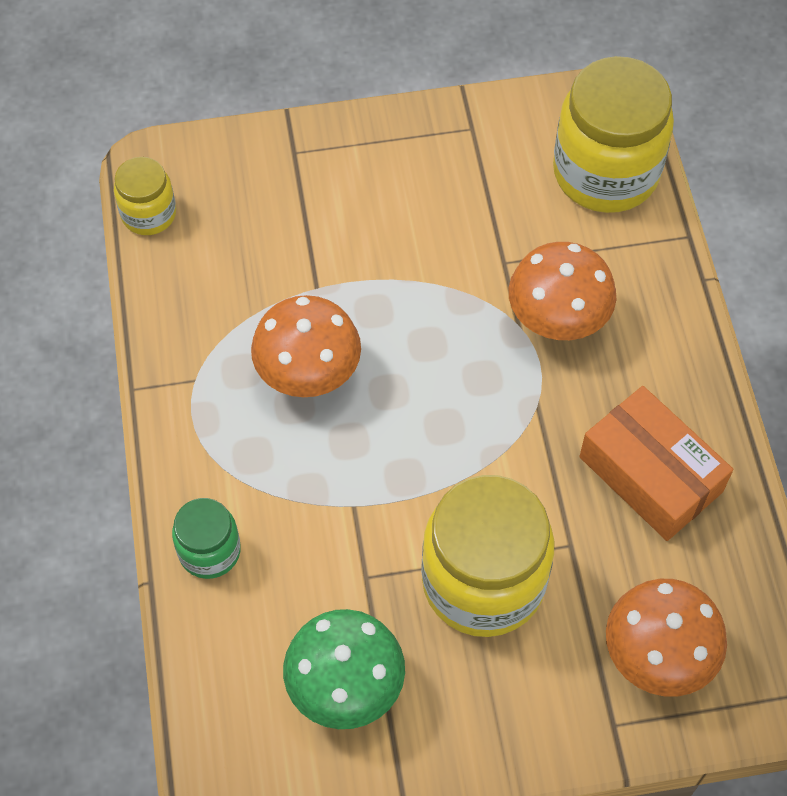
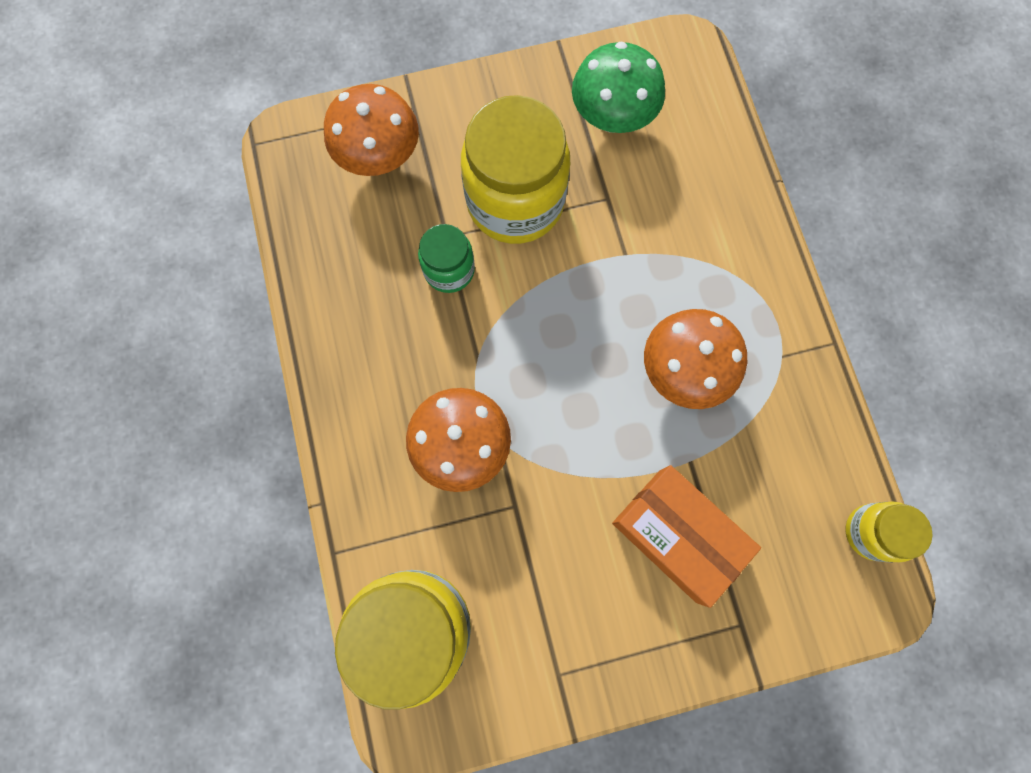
camera: 175 degrees right, 15 degrees up
(209, 551) = (734, 208): green jar -> green jar (449, 270)
(650, 474) = (380, 301): orange box -> orange box (678, 535)

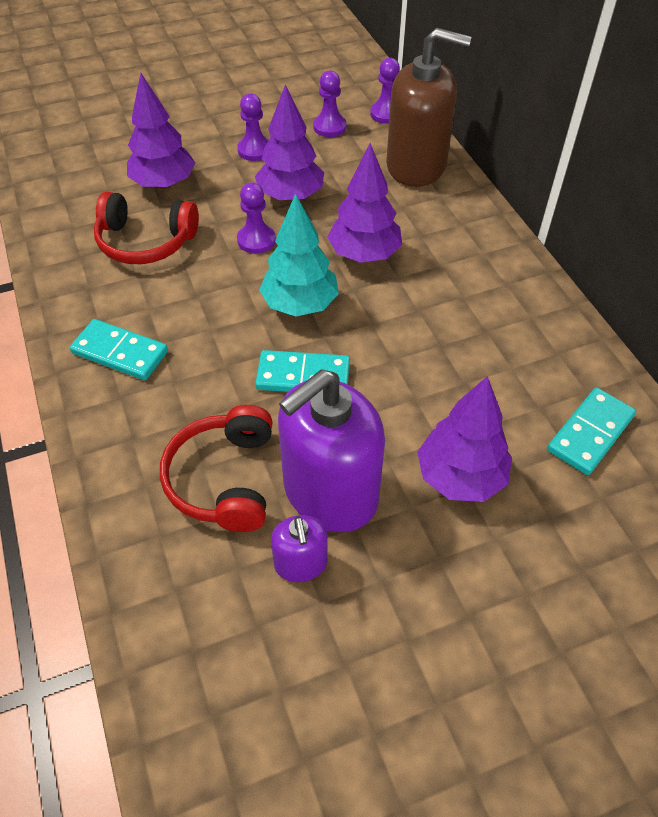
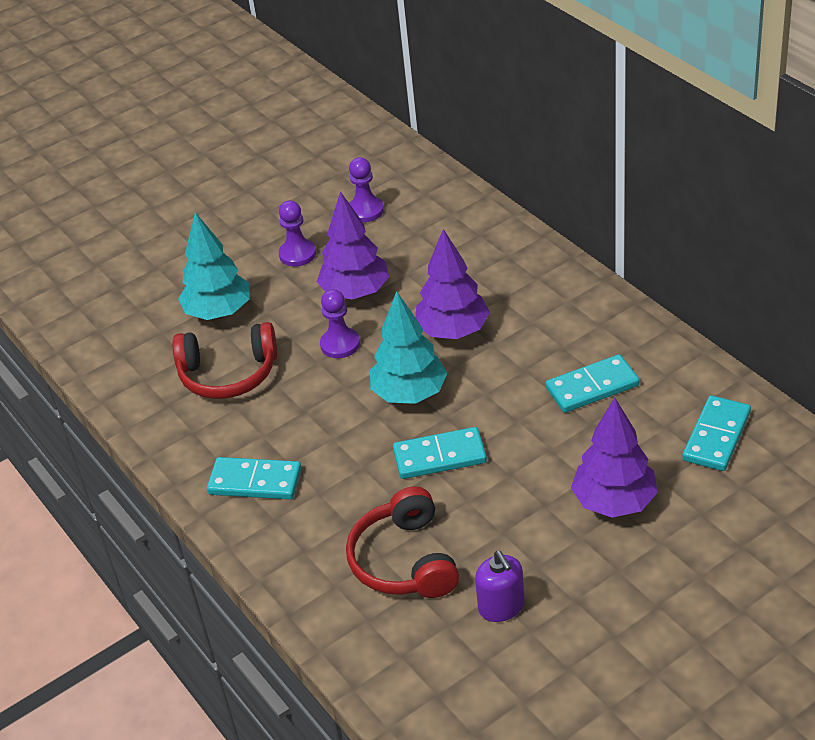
camera: 10 degrees left, 10 degrees down
(164, 184) = (219, 312): purple tree -> turquoise tree
(330, 492) = (504, 545): purple soap dispenser -> none
(386, 114) = (419, 182): purple pawn -> none
(416, 166) = (471, 230): brown soap dispenser -> none
(478, 345) = (592, 387): none -> turquoise domino

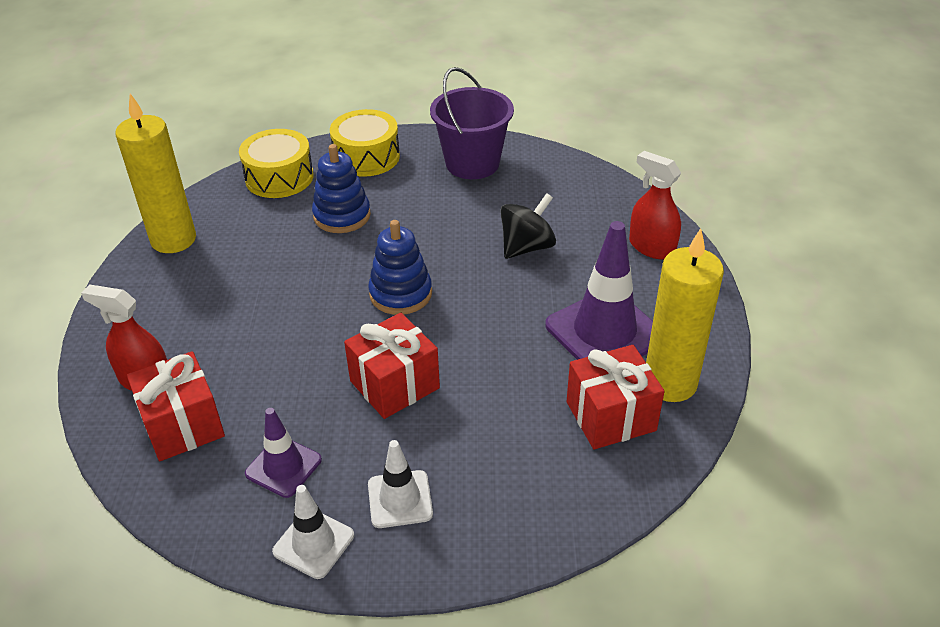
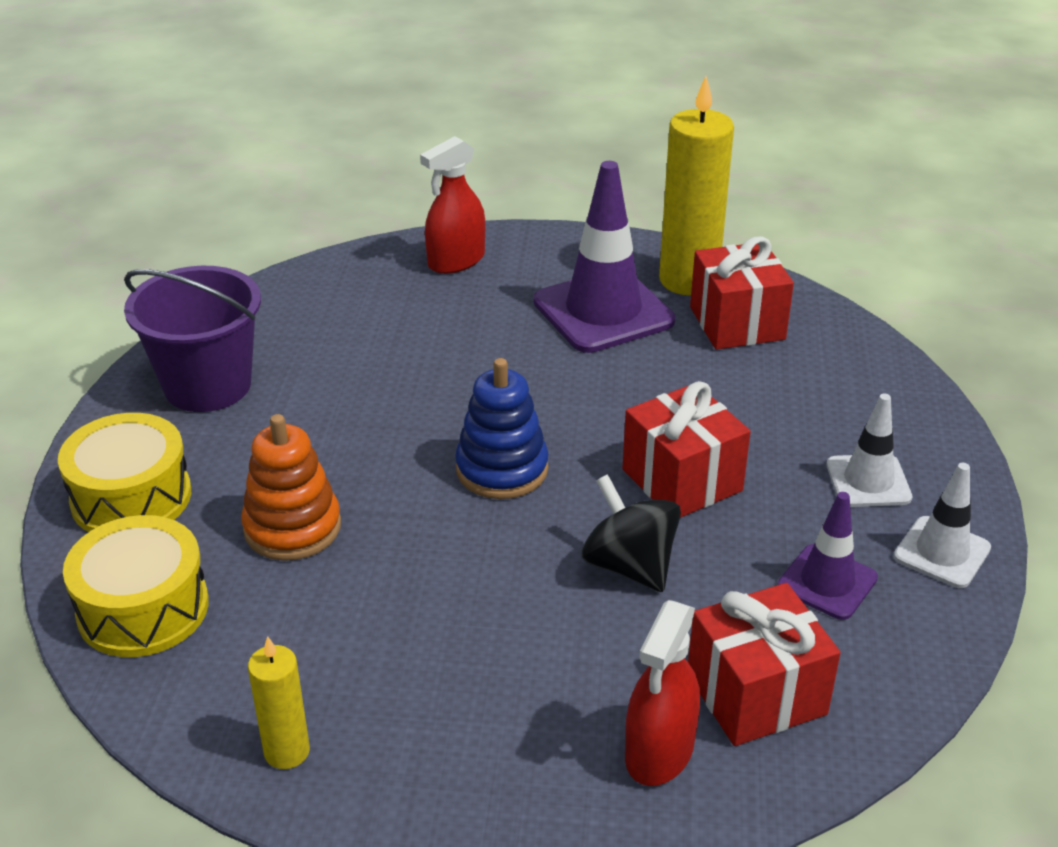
camera: 85 degrees left, 5 degrees down
(173, 240) = (287, 751): yellow candle -> yellow candle, size x0.52
(342, 216) = (292, 527): blue stacking toy -> orange stacking toy
(527, 247) = (428, 353): black spinning top -> black spinning top (629, 565)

===

What this task involves.
Repeat the listing verbatim without its pictures.

Result of this exercise.
camera: 175 degrees right, 15 degrees up
(209, 551) = (734, 208): green jar -> green jar (449, 270)
(650, 474) = (380, 301): orange box -> orange box (678, 535)

camera: 10 degrees left, 10 degrees down
(164, 184) = (219, 312): purple tree -> turquoise tree
(330, 492) = (504, 545): purple soap dispenser -> none
(386, 114) = (419, 182): purple pawn -> none
(416, 166) = (471, 230): brown soap dispenser -> none
(478, 345) = (592, 387): none -> turquoise domino

camera: 85 degrees left, 5 degrees down
(173, 240) = (287, 751): yellow candle -> yellow candle, size x0.52
(342, 216) = (292, 527): blue stacking toy -> orange stacking toy
(527, 247) = (428, 353): black spinning top -> black spinning top (629, 565)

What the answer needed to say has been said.